=== Action item ===
Please restate, word for word, the lines below that begin at the one with "black arrow: (92, 75)" and end at the one with "gray pentagon: (175, 157)". Leave out all other lines.

=== Information supplied ===
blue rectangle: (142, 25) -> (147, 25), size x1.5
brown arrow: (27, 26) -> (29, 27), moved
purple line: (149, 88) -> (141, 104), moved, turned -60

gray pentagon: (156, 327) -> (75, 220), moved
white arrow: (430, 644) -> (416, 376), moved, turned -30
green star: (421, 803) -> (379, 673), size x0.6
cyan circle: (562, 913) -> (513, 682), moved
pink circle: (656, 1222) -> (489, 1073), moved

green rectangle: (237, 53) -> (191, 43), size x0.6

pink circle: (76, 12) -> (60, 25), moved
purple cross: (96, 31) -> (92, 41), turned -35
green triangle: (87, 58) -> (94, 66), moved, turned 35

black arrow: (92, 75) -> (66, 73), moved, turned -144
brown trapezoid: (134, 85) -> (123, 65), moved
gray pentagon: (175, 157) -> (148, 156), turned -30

--

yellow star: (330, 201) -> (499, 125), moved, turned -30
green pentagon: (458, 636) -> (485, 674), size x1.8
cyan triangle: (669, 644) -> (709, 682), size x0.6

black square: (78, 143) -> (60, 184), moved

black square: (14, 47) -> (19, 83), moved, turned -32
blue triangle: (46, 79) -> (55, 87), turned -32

=== Exercise response ===
black arrow: (92, 75) -> (66, 73), moved, turned -144
brown trapezoid: (134, 85) -> (123, 65), moved
gray pentagon: (175, 157) -> (148, 156), turned -30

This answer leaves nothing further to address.